■ What this task involves
Extract every line in the rows that contains the string "trill".

■ Data excerpts
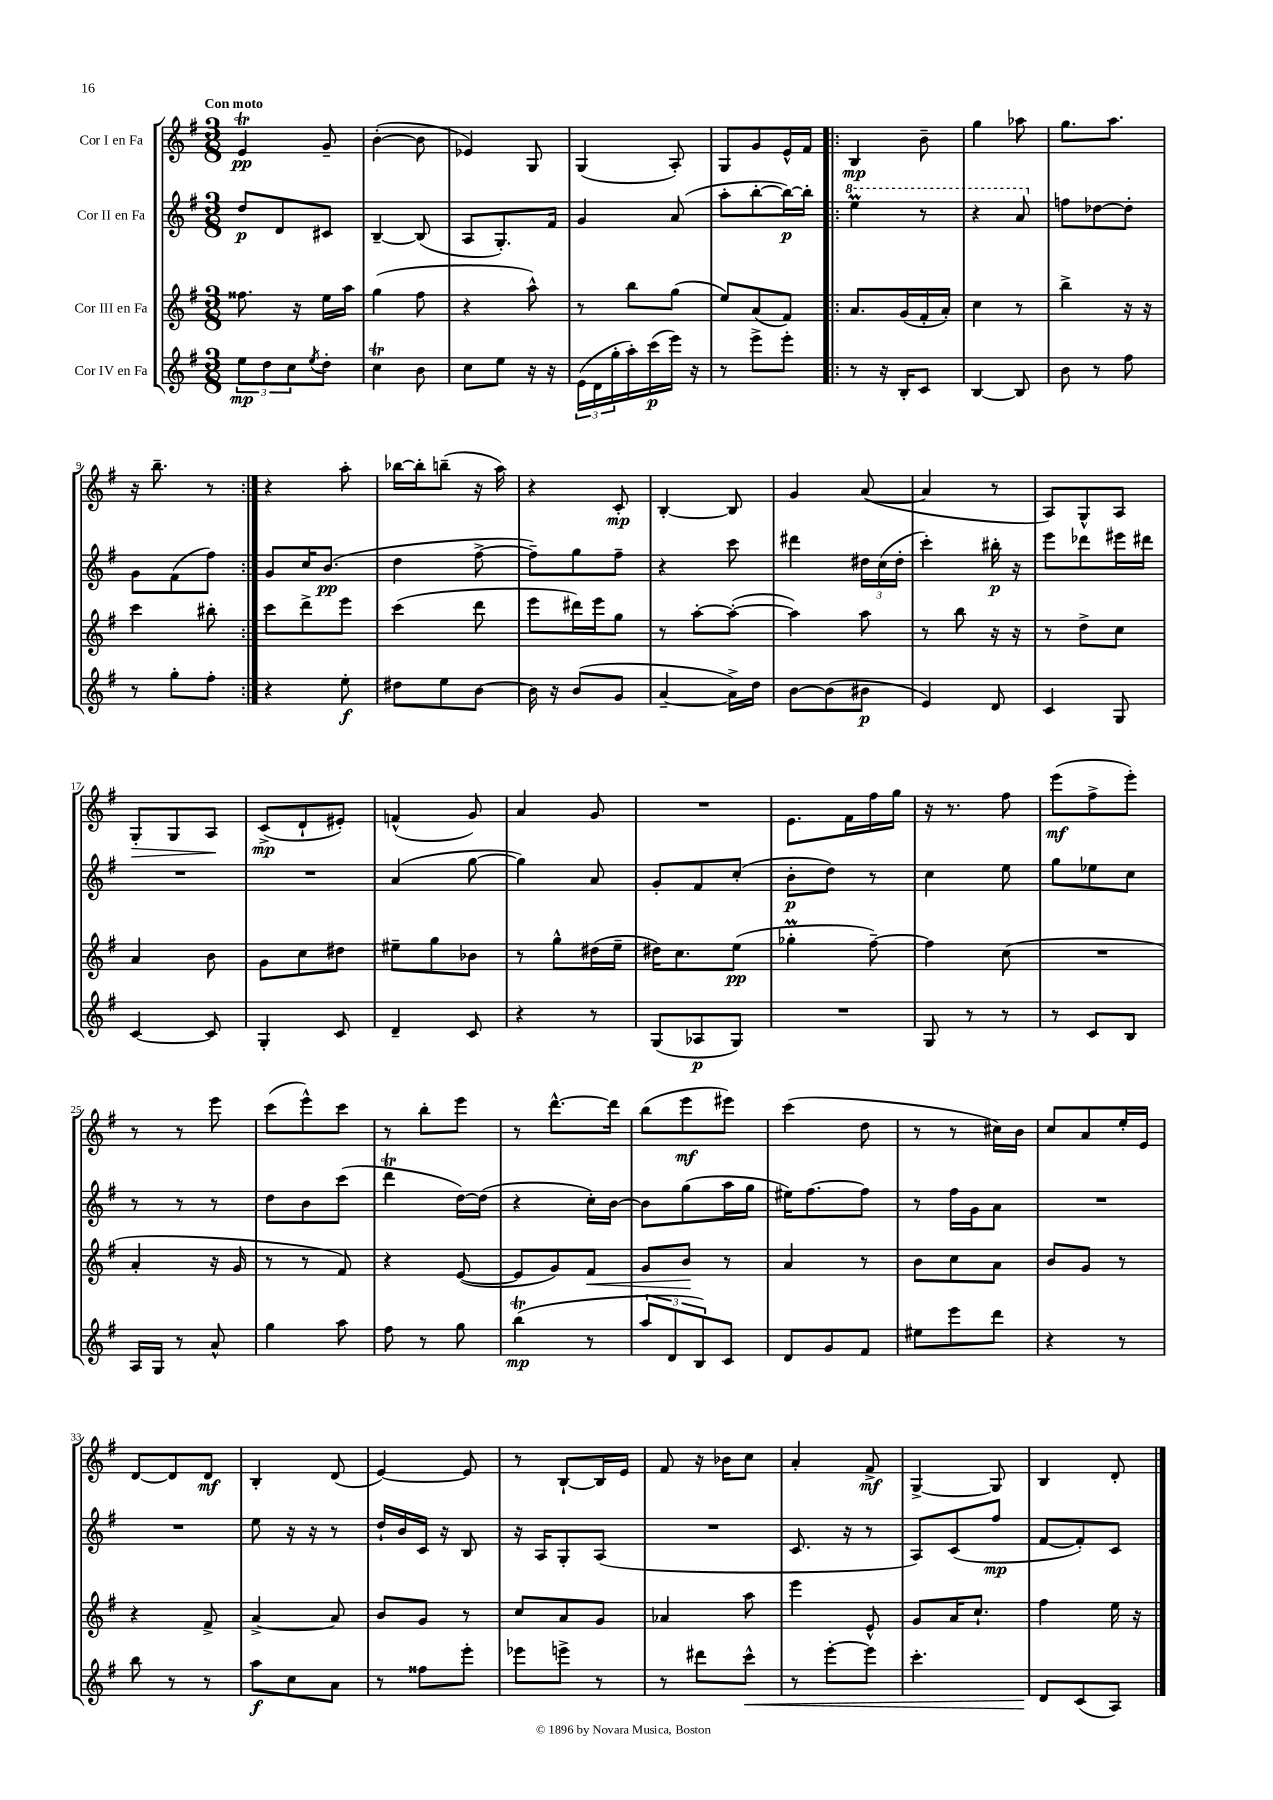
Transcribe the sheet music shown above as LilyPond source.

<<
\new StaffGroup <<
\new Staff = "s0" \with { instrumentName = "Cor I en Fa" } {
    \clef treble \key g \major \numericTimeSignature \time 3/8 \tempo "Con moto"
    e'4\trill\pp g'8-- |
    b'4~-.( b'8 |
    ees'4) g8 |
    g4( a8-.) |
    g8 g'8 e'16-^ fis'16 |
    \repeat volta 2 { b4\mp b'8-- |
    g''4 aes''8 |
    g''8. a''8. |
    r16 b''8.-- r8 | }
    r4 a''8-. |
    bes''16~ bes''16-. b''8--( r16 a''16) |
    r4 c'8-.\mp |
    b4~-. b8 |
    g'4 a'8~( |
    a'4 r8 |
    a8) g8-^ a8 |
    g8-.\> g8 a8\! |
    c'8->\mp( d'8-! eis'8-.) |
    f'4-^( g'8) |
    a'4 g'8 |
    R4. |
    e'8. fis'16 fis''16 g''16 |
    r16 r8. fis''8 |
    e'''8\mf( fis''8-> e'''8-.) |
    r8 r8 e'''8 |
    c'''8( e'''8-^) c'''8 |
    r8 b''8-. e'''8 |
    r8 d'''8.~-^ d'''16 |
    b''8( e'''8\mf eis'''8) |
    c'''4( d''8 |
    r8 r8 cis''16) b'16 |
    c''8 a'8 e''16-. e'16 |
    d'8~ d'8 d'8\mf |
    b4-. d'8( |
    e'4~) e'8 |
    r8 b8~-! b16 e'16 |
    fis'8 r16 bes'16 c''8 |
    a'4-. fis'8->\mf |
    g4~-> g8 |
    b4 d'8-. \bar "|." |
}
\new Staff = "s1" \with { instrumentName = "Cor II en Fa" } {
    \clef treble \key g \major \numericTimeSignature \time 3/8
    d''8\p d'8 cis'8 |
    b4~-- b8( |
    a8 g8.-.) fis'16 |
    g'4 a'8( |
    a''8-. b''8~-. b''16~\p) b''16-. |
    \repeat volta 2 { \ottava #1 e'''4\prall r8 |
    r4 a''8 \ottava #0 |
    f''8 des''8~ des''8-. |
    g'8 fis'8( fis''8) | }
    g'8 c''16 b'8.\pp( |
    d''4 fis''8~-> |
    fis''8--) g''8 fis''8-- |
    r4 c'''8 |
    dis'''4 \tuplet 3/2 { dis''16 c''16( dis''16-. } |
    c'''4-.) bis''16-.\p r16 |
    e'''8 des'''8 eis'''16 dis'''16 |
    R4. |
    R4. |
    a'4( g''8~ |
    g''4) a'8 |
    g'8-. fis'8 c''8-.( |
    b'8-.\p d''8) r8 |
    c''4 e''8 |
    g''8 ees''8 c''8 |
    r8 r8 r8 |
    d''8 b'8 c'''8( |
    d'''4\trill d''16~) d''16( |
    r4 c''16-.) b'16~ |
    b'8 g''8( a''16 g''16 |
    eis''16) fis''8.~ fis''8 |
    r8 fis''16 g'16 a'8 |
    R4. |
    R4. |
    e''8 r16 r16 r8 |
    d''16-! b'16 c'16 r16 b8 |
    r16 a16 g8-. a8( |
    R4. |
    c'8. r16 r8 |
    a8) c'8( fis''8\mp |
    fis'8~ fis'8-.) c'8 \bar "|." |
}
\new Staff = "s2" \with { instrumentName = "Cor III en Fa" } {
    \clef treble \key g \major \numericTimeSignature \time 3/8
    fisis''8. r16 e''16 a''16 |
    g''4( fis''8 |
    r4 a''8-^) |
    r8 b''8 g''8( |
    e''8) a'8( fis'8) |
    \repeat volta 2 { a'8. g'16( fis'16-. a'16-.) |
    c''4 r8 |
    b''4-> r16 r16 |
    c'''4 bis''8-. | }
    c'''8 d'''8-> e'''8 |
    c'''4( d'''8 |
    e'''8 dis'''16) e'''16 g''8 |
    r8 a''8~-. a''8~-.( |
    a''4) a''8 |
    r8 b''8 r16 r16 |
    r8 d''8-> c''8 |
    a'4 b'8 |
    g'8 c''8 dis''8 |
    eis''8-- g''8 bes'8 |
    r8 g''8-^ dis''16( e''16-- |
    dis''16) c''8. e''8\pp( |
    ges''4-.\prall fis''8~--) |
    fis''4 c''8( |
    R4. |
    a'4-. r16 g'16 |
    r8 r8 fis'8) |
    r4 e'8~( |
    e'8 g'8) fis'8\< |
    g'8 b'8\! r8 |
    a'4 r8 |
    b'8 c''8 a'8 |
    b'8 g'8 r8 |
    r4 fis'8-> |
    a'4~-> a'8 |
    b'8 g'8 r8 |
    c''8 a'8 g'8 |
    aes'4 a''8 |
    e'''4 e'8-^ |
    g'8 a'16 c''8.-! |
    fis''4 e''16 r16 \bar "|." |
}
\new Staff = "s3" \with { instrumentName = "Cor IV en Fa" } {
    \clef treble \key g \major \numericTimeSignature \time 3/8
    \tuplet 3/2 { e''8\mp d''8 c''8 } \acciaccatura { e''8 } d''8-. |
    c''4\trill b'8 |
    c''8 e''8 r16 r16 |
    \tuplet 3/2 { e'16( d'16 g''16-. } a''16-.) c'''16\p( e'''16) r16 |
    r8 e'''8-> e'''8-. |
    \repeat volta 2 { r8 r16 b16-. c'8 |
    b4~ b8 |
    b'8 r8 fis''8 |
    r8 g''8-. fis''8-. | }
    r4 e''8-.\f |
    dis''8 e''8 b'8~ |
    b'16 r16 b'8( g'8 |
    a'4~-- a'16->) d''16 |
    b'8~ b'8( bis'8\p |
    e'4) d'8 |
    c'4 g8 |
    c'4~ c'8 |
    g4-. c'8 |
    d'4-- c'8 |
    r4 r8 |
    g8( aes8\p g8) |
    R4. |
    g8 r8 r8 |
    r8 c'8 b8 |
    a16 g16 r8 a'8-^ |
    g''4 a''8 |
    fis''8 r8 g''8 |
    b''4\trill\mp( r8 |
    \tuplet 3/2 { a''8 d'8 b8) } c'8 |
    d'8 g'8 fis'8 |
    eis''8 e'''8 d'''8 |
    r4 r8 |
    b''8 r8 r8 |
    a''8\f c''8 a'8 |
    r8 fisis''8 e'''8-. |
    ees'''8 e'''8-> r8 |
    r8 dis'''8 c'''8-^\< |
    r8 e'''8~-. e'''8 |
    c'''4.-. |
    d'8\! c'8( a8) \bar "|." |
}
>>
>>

■ Exercise solution
    e'4\trill\pp g'8-- |
    d'''4\trill d''16~) d''16( |
    c''4\trill b'8 |
    b''4\trill\mp( r8 |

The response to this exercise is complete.